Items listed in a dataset
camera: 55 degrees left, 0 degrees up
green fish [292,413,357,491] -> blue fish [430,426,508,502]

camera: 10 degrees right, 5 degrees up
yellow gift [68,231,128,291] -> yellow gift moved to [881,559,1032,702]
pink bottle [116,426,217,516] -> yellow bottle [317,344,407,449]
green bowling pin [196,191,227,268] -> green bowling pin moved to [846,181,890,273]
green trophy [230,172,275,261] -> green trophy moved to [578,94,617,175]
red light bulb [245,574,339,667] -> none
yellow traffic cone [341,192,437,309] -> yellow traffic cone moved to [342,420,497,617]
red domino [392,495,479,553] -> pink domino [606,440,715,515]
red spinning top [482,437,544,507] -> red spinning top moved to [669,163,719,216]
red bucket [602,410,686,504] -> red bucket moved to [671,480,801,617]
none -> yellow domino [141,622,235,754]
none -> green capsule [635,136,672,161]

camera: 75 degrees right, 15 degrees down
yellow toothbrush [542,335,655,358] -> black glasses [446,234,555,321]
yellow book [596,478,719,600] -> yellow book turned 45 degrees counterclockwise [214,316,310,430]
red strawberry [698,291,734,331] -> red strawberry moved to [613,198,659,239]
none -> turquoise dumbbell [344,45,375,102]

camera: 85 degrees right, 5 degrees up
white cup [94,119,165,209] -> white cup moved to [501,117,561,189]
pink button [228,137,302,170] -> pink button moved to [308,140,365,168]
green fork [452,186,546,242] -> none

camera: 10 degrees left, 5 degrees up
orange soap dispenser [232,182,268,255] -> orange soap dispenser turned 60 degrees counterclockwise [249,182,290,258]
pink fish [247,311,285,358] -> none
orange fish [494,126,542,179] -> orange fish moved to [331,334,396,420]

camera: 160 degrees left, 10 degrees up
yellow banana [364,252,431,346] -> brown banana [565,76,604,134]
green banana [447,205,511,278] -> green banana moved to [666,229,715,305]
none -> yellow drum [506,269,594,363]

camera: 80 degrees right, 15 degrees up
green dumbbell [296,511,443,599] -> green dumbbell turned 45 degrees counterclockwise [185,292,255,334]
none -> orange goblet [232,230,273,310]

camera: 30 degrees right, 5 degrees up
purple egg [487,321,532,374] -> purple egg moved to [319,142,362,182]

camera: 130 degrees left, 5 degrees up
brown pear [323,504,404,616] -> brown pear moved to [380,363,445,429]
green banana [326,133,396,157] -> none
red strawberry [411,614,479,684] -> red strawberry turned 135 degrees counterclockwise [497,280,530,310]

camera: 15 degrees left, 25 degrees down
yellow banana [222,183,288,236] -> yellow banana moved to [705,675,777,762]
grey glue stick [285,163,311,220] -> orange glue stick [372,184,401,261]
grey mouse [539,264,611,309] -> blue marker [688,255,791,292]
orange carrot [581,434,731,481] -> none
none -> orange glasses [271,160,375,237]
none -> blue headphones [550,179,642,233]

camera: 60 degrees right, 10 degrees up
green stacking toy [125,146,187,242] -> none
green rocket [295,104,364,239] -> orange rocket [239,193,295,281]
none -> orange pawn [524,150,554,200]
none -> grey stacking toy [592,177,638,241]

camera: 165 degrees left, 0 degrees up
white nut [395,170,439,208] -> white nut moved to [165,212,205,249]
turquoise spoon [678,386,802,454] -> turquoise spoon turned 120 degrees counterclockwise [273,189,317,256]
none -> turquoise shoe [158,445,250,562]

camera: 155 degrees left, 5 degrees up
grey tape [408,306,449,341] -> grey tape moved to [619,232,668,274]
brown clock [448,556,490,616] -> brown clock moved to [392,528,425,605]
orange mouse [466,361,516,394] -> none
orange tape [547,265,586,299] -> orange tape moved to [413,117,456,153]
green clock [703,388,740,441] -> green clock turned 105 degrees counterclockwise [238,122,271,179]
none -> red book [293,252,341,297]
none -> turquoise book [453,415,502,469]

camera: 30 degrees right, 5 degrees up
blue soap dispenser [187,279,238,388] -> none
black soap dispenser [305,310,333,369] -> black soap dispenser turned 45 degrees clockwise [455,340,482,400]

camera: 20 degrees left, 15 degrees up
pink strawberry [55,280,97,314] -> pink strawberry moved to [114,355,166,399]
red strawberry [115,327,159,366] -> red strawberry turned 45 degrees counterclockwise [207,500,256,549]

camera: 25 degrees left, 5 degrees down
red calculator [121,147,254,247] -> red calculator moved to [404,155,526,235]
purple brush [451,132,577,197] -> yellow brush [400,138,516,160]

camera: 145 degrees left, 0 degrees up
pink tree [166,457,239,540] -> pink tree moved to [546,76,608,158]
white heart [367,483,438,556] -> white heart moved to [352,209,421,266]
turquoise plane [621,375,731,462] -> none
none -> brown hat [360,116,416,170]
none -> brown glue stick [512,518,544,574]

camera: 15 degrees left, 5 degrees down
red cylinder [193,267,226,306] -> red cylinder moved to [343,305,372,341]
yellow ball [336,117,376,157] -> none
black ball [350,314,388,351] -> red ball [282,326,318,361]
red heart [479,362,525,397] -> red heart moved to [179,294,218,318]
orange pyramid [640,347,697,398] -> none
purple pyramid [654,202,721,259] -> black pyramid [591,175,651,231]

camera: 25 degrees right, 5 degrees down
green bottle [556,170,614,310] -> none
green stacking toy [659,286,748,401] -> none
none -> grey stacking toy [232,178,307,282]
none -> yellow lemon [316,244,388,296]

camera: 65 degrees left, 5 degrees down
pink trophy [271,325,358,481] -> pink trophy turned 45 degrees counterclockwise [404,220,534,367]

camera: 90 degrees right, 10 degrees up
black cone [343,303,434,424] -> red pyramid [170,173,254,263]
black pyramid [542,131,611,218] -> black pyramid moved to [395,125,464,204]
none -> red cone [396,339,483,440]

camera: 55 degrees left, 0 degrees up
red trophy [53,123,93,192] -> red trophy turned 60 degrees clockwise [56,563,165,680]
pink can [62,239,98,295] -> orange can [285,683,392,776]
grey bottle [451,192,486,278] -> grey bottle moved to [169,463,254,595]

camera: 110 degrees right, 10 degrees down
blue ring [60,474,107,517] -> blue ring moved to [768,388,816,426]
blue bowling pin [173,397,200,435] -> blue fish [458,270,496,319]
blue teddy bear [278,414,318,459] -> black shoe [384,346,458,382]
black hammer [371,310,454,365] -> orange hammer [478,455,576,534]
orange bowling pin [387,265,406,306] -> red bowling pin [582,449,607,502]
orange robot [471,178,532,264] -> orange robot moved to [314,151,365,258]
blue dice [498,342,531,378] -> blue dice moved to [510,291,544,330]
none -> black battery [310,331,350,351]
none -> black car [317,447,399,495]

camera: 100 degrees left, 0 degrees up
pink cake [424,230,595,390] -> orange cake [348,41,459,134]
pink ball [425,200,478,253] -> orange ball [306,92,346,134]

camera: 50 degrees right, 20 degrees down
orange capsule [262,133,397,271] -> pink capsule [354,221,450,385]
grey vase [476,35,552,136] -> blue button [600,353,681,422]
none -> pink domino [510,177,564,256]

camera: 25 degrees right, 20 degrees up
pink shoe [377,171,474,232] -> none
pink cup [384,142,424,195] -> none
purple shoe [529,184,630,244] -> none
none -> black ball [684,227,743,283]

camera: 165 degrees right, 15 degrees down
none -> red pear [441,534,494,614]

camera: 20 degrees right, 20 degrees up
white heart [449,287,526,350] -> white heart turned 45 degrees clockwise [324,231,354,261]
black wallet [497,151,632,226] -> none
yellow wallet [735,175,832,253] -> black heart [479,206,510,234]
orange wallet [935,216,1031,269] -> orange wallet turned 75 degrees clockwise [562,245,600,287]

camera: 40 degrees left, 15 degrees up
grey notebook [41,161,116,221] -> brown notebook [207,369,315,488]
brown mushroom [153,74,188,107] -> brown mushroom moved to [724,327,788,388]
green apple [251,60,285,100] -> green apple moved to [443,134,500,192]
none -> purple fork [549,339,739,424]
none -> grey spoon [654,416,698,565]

- Your task
Only the last part of the records is wanted. Repeat it exactly, beginning at the line containing "none -> purple fork [549,339,739,424]" and ending at the final line.

- Written solution
none -> purple fork [549,339,739,424]
none -> grey spoon [654,416,698,565]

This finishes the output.